━━ Materials provided

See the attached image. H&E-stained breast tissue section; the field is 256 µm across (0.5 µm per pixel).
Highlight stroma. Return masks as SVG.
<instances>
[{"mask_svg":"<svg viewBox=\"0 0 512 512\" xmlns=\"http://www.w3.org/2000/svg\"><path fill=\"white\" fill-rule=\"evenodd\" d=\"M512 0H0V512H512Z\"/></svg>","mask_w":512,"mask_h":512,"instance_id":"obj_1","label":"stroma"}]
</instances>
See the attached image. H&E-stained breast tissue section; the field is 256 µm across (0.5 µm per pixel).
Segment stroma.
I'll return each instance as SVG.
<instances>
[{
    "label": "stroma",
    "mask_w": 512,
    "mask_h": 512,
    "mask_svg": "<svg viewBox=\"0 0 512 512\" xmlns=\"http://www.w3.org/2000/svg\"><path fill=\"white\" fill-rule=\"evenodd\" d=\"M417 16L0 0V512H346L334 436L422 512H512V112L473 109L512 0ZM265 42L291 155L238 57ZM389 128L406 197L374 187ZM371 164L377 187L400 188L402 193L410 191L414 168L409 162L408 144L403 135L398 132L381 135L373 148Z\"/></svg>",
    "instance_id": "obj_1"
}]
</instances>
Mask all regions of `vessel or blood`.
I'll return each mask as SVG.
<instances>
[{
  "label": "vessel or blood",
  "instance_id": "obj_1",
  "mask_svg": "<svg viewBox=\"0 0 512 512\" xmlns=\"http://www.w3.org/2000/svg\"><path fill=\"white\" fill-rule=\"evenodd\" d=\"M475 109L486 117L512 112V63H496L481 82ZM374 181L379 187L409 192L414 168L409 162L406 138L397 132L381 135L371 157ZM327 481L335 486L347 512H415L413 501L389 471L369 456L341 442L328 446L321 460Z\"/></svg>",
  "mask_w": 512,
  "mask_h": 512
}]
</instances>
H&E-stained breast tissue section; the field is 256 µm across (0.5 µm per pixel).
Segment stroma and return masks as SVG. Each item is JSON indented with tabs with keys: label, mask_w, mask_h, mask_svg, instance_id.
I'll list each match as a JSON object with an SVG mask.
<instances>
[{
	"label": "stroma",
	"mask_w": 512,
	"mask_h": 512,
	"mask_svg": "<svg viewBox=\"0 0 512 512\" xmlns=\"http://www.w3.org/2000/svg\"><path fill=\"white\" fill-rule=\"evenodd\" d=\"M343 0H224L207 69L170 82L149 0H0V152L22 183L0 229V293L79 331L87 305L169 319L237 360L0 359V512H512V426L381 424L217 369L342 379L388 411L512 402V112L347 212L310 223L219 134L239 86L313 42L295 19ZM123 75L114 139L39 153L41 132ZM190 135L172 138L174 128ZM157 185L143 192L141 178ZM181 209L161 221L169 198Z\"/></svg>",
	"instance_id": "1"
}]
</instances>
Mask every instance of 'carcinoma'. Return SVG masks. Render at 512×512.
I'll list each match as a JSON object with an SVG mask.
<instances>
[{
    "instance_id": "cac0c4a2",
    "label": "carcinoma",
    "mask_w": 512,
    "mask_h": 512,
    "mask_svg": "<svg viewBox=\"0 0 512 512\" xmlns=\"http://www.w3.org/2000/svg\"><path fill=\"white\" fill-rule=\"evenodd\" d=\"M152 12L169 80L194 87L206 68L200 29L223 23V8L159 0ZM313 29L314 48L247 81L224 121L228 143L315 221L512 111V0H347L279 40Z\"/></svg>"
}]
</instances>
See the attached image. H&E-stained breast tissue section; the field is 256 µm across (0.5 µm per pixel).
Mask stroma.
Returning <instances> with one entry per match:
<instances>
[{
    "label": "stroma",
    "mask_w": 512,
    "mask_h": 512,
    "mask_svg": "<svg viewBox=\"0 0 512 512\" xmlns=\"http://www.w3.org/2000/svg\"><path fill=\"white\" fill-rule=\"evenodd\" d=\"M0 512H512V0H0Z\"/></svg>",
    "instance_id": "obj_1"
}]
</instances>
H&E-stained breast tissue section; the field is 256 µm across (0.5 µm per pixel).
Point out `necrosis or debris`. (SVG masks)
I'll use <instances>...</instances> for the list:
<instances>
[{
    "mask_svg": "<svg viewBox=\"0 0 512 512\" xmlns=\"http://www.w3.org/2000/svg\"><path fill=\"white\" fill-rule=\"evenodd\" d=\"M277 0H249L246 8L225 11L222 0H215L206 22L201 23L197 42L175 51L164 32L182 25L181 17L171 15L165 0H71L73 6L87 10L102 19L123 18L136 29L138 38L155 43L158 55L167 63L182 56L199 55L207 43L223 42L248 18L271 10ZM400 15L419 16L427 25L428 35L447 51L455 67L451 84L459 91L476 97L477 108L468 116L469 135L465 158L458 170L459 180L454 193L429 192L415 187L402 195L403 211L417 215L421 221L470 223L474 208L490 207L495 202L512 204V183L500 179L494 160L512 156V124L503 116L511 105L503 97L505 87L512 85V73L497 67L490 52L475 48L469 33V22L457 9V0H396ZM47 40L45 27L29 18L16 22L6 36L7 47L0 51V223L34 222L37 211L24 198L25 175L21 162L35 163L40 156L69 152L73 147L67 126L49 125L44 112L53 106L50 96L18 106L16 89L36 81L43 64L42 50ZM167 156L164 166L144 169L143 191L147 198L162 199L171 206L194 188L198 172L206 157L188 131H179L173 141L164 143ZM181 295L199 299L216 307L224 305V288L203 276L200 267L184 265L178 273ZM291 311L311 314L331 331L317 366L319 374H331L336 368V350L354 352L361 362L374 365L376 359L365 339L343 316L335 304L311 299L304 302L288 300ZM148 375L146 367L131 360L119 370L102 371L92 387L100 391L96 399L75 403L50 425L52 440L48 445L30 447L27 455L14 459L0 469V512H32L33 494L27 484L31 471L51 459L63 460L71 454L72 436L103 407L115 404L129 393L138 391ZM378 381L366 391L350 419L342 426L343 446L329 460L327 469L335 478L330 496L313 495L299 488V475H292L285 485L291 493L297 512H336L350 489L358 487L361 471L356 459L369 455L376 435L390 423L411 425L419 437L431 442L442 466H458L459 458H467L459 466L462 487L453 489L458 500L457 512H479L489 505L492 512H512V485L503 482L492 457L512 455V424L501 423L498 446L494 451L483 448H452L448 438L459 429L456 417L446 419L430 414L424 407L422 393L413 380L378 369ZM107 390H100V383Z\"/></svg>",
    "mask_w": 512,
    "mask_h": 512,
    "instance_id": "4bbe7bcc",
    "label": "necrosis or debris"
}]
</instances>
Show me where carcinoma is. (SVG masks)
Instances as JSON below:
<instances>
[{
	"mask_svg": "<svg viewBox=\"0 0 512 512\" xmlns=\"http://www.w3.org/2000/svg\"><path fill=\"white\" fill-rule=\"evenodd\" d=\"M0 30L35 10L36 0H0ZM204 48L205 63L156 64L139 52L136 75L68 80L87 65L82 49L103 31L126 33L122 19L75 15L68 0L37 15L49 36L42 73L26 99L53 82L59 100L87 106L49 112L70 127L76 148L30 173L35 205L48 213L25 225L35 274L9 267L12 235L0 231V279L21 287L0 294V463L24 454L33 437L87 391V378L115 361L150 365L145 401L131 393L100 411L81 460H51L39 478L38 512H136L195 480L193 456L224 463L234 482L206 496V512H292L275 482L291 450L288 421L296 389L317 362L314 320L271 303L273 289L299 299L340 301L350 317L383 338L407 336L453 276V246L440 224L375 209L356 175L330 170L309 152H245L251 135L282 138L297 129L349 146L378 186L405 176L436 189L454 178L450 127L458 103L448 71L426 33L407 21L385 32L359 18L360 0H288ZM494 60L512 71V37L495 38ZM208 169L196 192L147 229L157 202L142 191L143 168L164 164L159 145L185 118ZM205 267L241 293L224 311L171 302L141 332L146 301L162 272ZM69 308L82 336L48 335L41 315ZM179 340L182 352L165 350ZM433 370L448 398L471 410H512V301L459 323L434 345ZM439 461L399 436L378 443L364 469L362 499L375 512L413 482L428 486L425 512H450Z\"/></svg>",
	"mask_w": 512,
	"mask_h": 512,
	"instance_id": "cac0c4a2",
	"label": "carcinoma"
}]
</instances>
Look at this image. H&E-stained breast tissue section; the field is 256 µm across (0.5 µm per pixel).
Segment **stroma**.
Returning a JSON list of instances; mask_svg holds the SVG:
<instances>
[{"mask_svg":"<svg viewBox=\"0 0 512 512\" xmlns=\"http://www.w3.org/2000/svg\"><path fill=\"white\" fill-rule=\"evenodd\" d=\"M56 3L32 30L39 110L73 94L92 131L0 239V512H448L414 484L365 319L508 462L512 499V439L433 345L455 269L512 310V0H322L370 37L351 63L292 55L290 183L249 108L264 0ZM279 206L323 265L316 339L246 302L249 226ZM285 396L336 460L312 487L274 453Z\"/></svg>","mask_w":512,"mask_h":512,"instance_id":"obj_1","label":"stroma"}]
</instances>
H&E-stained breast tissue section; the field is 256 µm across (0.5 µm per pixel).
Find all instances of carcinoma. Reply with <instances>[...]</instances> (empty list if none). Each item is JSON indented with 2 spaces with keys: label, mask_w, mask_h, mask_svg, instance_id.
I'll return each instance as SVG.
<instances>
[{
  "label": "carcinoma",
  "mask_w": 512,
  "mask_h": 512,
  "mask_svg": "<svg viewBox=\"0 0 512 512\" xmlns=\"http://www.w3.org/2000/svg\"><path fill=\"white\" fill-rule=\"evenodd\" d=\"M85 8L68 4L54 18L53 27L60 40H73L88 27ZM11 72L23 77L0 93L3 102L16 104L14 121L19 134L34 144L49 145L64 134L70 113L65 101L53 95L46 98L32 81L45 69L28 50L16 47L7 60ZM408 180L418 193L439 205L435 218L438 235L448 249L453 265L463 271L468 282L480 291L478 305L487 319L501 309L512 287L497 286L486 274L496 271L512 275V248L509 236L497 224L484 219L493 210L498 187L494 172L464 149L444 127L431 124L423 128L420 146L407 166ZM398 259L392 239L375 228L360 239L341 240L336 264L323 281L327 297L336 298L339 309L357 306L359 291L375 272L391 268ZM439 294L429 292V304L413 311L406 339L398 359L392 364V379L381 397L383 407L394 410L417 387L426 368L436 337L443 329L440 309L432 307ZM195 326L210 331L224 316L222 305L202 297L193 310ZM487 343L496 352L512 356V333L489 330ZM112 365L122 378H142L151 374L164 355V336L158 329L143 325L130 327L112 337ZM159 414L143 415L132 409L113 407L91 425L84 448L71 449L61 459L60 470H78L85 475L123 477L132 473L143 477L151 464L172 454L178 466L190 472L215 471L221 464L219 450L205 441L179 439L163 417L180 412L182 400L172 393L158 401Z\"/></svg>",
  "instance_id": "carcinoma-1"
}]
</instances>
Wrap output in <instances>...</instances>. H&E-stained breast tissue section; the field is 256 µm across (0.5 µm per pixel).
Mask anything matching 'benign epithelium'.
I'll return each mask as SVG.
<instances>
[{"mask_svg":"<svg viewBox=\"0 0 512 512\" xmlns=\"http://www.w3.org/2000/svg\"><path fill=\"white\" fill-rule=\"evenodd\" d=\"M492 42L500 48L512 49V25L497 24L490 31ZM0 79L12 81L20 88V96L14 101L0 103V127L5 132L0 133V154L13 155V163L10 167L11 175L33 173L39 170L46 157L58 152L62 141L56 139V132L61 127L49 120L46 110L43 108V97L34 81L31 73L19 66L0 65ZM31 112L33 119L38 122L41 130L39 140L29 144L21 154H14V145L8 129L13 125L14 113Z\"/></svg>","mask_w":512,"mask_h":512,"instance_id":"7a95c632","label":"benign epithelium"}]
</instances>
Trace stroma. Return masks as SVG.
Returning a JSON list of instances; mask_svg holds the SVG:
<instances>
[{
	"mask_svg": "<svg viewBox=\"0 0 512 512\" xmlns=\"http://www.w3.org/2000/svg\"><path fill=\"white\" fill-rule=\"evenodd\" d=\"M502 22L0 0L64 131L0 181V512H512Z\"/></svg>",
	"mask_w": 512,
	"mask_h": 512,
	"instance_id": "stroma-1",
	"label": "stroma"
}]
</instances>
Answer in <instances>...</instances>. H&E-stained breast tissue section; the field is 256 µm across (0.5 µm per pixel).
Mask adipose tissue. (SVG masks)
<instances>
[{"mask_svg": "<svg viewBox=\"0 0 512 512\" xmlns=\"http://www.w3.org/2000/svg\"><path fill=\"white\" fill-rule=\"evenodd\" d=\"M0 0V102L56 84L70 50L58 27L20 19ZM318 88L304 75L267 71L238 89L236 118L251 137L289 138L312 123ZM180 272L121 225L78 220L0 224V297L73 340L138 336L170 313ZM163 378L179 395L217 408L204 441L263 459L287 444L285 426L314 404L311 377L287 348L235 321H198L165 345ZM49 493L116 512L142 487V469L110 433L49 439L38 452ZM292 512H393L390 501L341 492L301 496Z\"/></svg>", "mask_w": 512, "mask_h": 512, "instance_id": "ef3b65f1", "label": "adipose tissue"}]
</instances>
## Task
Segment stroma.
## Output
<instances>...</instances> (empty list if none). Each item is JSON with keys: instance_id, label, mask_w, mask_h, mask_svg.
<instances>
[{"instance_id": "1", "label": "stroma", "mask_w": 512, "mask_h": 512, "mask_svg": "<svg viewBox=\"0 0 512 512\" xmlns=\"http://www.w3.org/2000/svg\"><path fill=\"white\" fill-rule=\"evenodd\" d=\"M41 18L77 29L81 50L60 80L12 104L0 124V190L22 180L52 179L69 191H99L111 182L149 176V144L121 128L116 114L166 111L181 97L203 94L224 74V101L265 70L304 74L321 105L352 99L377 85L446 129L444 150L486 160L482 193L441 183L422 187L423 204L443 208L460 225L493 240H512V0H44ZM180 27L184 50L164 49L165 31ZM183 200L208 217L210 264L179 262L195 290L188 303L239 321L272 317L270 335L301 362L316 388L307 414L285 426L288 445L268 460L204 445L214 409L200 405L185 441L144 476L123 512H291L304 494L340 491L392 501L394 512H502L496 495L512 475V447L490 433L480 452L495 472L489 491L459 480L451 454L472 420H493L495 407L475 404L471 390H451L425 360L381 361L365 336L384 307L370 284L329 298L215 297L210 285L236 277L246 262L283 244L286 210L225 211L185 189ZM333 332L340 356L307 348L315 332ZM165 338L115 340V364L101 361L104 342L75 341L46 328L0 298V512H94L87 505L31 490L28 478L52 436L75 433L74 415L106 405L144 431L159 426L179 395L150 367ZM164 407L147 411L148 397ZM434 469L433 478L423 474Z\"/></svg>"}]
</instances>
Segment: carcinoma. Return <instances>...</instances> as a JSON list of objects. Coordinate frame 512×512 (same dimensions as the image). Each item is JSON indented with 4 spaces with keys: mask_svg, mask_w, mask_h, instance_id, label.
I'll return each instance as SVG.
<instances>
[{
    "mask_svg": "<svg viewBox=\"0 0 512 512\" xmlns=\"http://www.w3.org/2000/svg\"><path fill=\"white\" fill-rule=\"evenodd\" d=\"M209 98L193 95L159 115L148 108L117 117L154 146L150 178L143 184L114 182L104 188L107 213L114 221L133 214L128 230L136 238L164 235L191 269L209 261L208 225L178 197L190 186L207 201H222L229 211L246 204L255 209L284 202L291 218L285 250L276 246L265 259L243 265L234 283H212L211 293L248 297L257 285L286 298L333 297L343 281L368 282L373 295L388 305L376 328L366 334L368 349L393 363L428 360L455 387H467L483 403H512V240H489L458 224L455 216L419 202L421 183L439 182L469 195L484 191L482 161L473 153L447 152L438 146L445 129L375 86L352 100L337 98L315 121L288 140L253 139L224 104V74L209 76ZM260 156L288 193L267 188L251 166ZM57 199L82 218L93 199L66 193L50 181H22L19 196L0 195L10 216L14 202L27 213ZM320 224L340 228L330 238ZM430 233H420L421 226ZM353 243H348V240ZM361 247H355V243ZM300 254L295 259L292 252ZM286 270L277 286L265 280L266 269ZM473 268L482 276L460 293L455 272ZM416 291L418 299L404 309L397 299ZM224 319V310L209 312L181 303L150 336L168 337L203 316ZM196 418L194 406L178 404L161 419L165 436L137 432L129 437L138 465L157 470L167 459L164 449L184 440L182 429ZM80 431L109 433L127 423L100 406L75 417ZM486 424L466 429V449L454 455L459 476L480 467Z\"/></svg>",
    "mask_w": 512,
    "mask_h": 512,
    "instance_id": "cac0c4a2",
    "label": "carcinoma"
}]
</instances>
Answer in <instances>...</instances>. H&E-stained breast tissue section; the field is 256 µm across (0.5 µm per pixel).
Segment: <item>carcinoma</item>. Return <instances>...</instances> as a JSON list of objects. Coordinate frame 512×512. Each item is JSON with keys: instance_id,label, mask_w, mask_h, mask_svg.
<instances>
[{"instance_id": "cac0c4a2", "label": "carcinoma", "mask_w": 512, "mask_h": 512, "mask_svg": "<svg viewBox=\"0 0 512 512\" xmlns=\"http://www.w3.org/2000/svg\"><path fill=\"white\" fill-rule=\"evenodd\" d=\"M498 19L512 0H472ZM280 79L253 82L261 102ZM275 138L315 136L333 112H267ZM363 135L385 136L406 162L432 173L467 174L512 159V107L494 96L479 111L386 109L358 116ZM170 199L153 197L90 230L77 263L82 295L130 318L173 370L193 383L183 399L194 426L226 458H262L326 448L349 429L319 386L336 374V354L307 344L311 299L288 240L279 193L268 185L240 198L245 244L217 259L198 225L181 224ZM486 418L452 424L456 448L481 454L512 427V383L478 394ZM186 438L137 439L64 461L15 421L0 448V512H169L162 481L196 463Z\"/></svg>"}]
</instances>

━━━━

» **Directions for this task**
Only the lines from the one containing "Show me where carcinoma is. (SVG masks)" through the one containing "Look at this" are to be retyped, both boundary lines included, with no other material.

» **Solution**
Show me where carcinoma is. (SVG masks)
Instances as JSON below:
<instances>
[{
	"mask_svg": "<svg viewBox=\"0 0 512 512\" xmlns=\"http://www.w3.org/2000/svg\"><path fill=\"white\" fill-rule=\"evenodd\" d=\"M0 30L35 10L36 0H0ZM204 48L205 63L156 64L139 52L136 75L68 80L87 65L82 49L103 31L126 33L122 19L75 15L68 0L37 15L49 36L42 73L26 99L53 82L59 100L87 106L49 112L70 127L76 148L30 173L35 205L48 213L25 225L35 274L9 267L12 235L0 231V279L21 287L0 294V463L24 454L33 437L87 391V378L115 361L150 365L145 401L131 393L100 411L81 460H51L39 478L38 512H136L195 480L193 456L224 463L234 482L206 496V512H292L275 482L291 450L288 421L296 389L317 362L314 320L271 303L273 289L299 299L340 301L350 317L383 338L407 336L453 276V246L440 224L375 209L356 175L330 170L309 152H245L251 135L282 138L297 129L349 146L378 186L405 176L436 189L454 178L450 127L458 103L448 71L426 33L407 21L385 32L359 18L360 0H288ZM494 60L512 71V37L495 38ZM208 169L196 192L147 229L157 202L142 191L143 168L164 164L159 145L185 118ZM205 267L241 293L224 311L171 302L141 332L146 301L162 272ZM69 308L82 336L48 335L41 315ZM179 340L182 352L165 350ZM433 370L448 398L471 410H512V301L459 323L434 345ZM439 461L399 436L378 443L364 469L362 499L375 512L413 482L428 486L425 512H450Z\"/></svg>",
	"mask_w": 512,
	"mask_h": 512,
	"instance_id": "cac0c4a2",
	"label": "carcinoma"
}]
</instances>
Look at this image. H&E-stained breast tissue section; the field is 256 µm across (0.5 µm per pixel).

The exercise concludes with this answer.